* _EXERCISE DIRECTIONS_:
Report back each line of the data that contains the word "white".

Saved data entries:
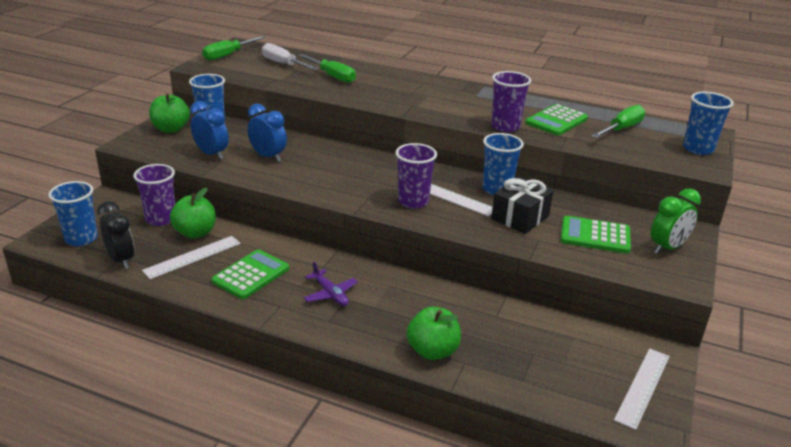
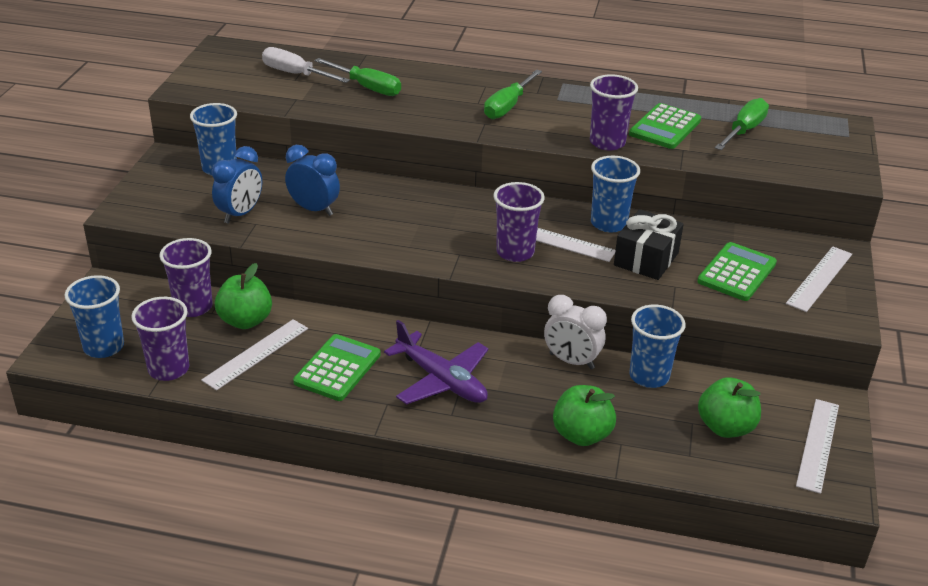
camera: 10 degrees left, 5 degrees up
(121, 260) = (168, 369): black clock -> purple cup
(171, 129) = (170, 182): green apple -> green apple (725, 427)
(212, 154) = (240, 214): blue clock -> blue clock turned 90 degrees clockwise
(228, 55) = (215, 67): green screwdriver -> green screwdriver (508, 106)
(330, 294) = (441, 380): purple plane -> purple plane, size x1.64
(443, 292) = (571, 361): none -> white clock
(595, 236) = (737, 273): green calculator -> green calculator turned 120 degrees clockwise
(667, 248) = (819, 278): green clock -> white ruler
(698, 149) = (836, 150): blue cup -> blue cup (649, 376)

* _RESULT OF THIS EXERCISE_:
(443, 292) = (571, 361): none -> white clock
(667, 248) = (819, 278): green clock -> white ruler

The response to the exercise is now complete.